TASK REQUIREMENTS. How many lines of these entries hold the string "none"? Answer with the number alone.
-- Opening Marker --
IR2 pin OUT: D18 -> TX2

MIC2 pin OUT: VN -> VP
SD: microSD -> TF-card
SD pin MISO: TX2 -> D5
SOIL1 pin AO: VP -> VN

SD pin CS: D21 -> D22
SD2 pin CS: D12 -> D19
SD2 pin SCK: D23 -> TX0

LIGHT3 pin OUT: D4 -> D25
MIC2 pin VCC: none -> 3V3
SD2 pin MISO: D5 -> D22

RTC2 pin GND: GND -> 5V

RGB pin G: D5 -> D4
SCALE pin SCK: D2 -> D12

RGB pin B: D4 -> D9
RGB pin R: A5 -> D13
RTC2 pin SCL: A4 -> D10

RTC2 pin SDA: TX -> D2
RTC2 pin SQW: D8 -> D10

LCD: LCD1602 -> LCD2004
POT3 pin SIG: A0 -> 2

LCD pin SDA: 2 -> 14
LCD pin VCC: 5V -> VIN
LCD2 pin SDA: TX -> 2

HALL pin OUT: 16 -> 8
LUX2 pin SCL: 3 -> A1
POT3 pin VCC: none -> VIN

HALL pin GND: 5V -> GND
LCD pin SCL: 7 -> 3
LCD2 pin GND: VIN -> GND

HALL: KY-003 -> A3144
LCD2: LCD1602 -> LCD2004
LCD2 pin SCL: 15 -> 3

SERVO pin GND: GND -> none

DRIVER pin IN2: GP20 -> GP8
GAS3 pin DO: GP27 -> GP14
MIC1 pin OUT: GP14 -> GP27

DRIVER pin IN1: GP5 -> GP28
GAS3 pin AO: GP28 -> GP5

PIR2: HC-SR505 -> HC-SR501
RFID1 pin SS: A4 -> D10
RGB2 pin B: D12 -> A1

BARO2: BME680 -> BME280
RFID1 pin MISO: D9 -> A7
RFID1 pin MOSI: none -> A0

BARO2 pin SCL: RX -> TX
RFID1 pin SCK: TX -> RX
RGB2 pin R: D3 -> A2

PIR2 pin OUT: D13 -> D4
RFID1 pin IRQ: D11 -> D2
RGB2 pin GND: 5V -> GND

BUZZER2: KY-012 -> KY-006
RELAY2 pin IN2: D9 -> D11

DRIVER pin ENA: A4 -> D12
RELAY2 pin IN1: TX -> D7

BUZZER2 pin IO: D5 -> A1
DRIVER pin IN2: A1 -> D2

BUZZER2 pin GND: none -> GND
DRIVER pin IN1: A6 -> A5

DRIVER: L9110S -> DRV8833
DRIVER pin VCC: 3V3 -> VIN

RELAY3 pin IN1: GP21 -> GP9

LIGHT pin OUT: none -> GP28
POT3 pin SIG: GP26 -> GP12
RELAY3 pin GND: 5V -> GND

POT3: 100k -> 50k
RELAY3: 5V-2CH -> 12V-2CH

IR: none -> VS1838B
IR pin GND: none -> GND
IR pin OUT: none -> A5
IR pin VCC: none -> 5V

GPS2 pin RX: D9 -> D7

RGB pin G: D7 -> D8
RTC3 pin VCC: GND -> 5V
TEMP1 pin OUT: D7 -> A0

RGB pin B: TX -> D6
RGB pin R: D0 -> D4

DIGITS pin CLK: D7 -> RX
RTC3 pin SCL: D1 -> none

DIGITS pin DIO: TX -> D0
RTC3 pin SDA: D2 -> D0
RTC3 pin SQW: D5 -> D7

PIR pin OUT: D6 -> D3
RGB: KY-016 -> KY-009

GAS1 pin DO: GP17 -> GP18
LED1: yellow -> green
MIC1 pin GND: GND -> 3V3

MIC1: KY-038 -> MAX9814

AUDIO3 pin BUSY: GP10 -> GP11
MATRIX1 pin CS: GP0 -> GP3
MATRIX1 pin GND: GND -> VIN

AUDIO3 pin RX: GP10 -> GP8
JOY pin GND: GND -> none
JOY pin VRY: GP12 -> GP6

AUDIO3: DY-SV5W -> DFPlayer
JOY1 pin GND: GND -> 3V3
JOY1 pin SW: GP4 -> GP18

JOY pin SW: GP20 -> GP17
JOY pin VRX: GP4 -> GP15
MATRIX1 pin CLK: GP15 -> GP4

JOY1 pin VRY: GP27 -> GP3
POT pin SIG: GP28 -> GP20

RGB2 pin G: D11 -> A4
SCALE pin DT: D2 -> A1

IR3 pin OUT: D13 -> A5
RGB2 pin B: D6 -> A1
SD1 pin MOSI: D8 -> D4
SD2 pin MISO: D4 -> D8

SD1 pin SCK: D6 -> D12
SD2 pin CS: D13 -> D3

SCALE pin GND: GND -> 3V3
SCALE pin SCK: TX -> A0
-- Closing Marker --
ANSWER TO THE EXERCISE. 12